Some lines in the listing below may include the string "orange". How many are there? Give only the number.

════════

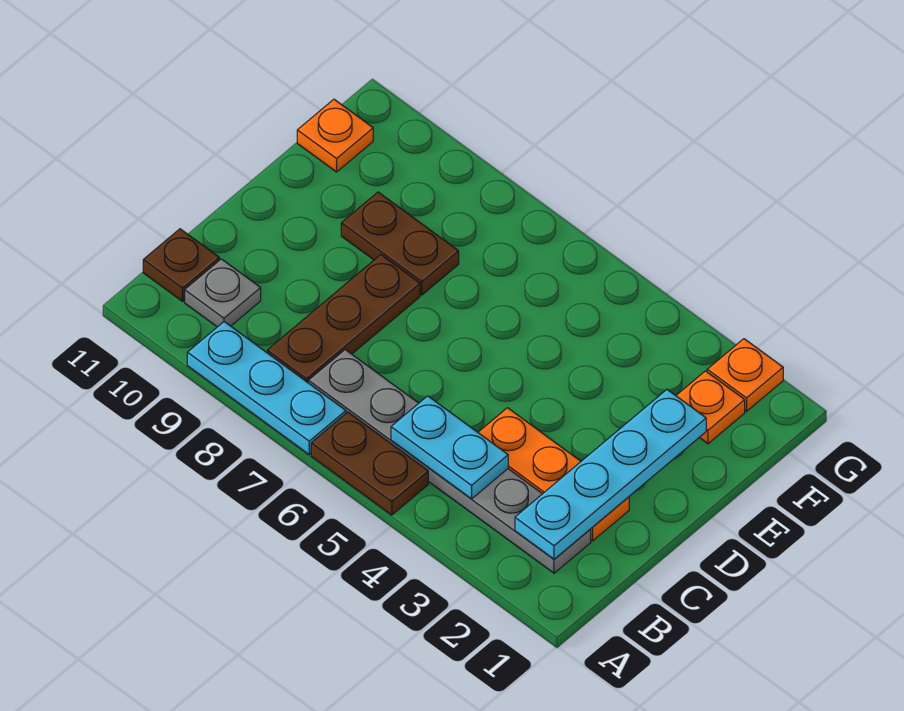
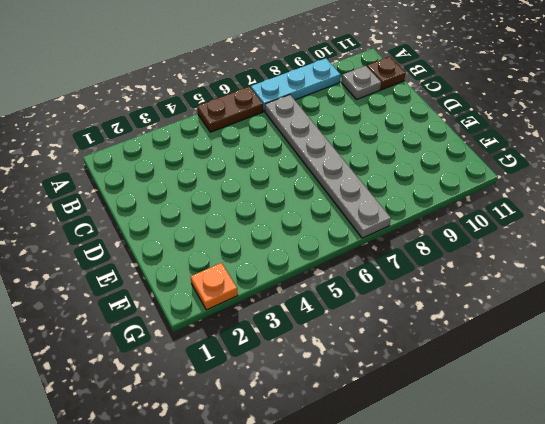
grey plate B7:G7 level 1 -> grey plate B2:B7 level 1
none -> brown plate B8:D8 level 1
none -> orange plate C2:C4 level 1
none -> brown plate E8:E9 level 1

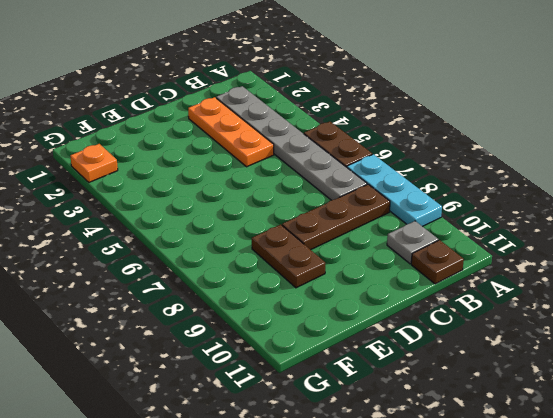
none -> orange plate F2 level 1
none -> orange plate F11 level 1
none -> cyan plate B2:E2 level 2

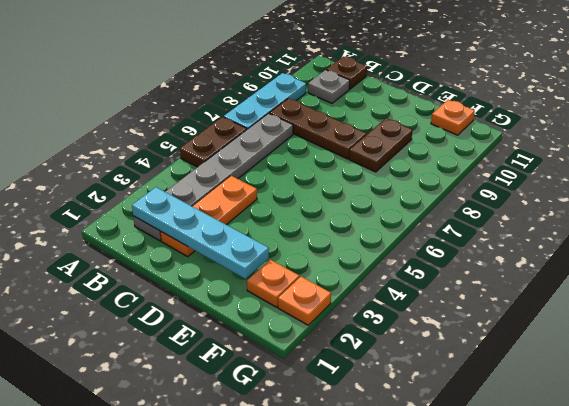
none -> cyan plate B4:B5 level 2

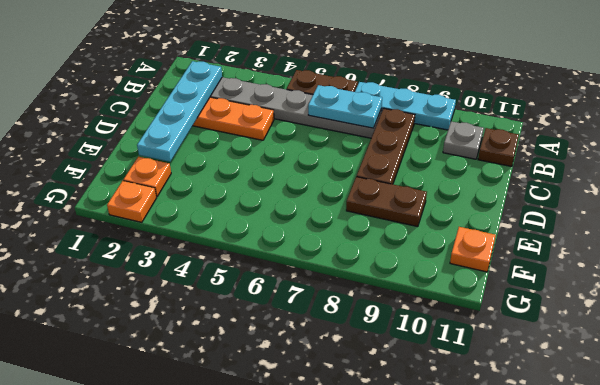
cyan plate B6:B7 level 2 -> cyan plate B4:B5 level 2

════════

▶ [Answer section]:
3